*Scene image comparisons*
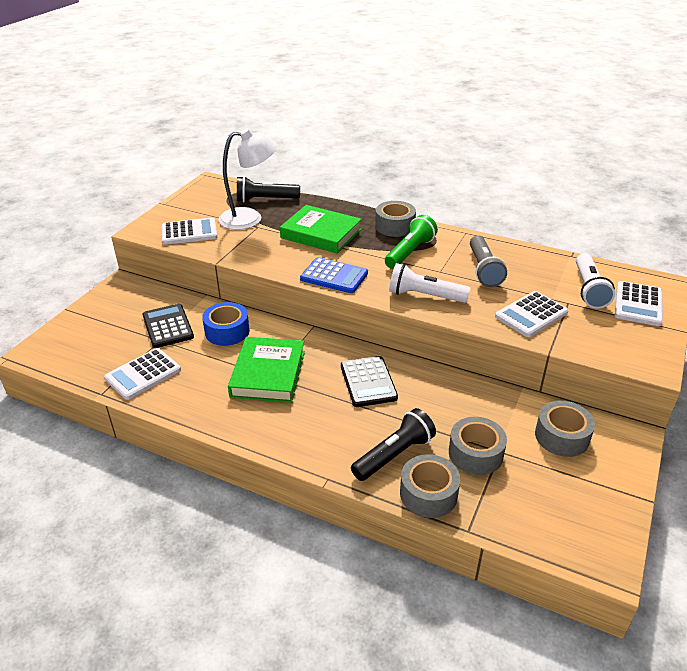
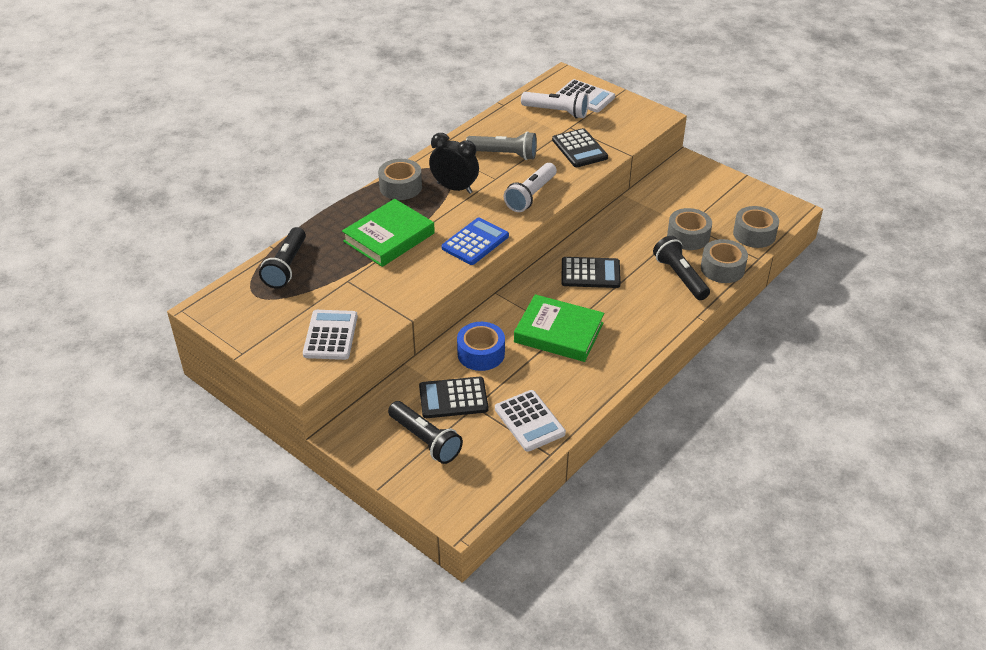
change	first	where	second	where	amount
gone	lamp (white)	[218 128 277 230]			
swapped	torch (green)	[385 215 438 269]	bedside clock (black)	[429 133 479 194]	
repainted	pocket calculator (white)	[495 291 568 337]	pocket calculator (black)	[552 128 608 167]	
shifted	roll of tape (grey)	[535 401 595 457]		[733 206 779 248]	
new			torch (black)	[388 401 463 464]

*TASK*
Output the records above unchanged, minus their pictures.

*RESULT FOR THIS EXERCISE*
change	first	where	second	where	amount
gone	lamp (white)	[218 128 277 230]			
swapped	torch (green)	[385 215 438 269]	bedside clock (black)	[429 133 479 194]	
repainted	pocket calculator (white)	[495 291 568 337]	pocket calculator (black)	[552 128 608 167]	
shifted	roll of tape (grey)	[535 401 595 457]		[733 206 779 248]	
new			torch (black)	[388 401 463 464]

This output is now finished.